*** Records shown ***

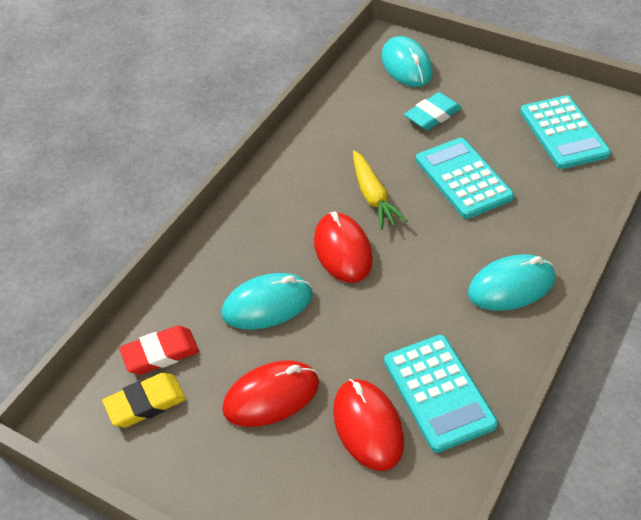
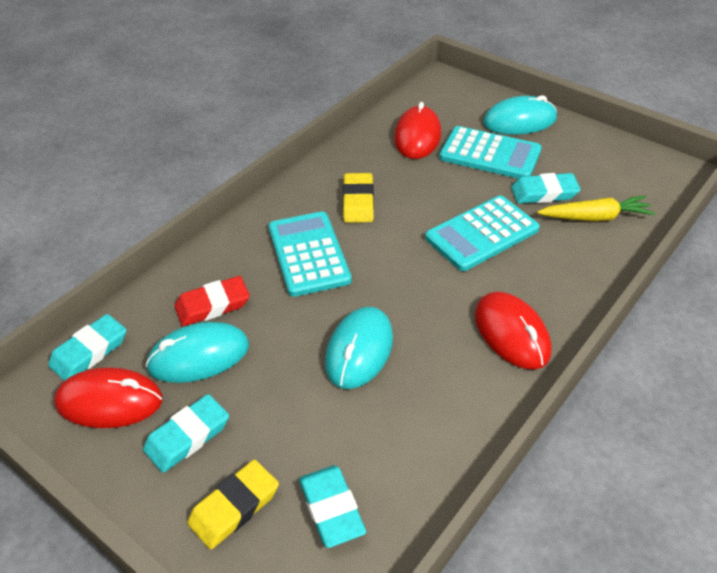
turquoise eraser: 1 -> 4
yellow eraser: 1 -> 2

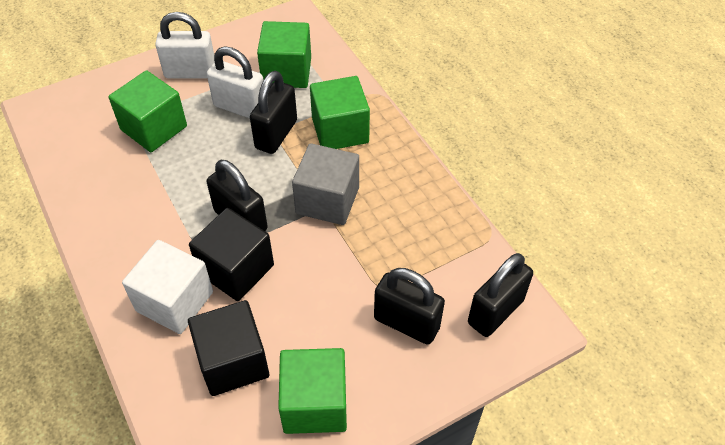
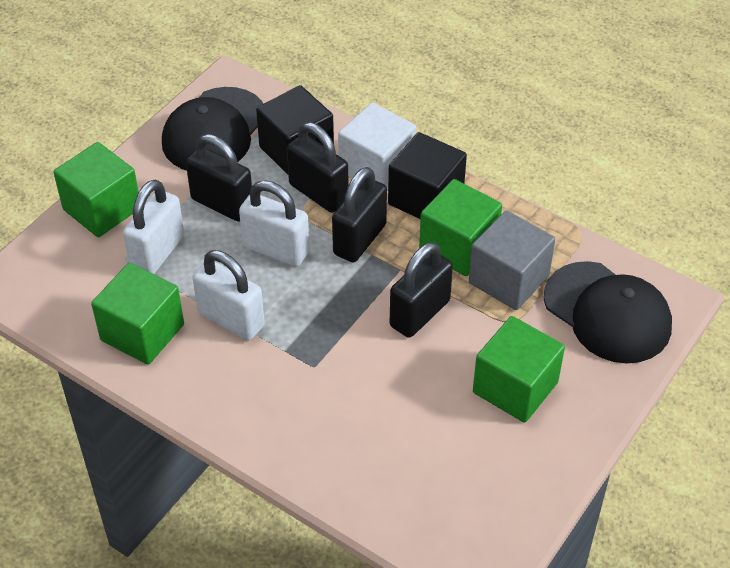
black cap: 0 -> 2
white padlock: 2 -> 3

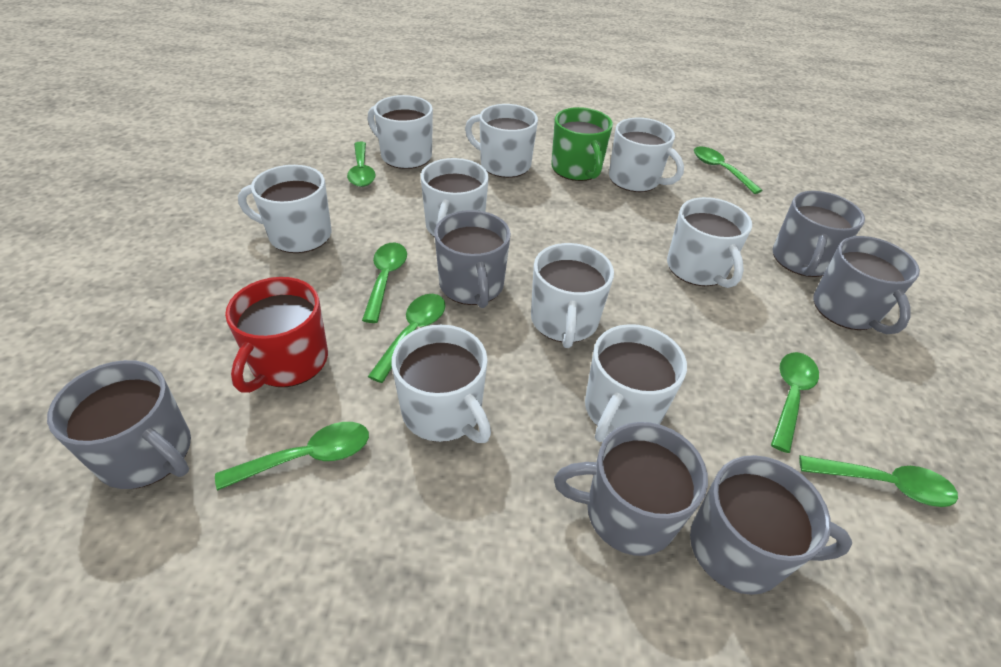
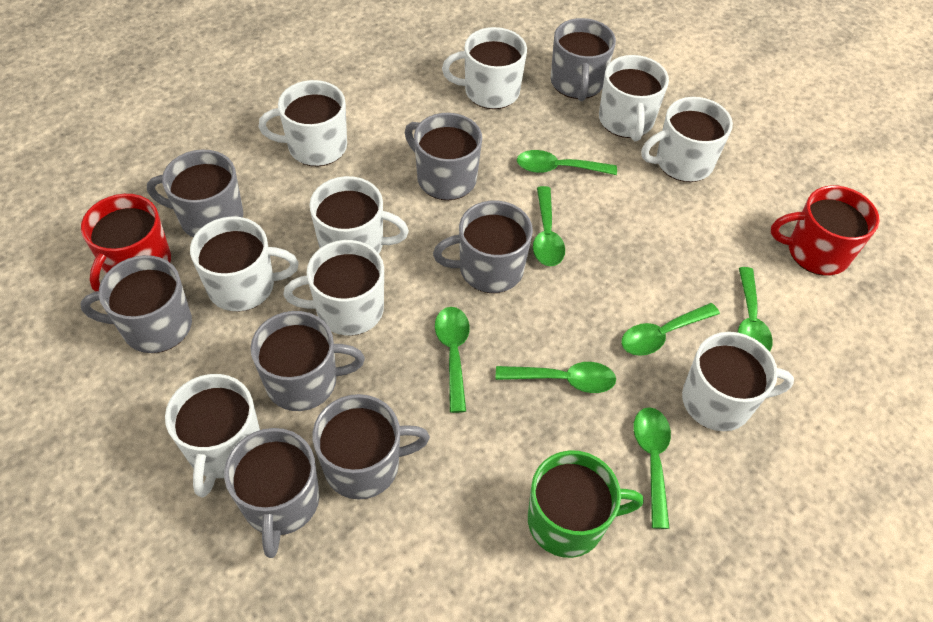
grey mug: 6 -> 8
red mug: 1 -> 2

*** End of Records shown ***

If a line of the entries holds the word "eraser", copy it out.

- Answer space:
turquoise eraser: 1 -> 4
yellow eraser: 1 -> 2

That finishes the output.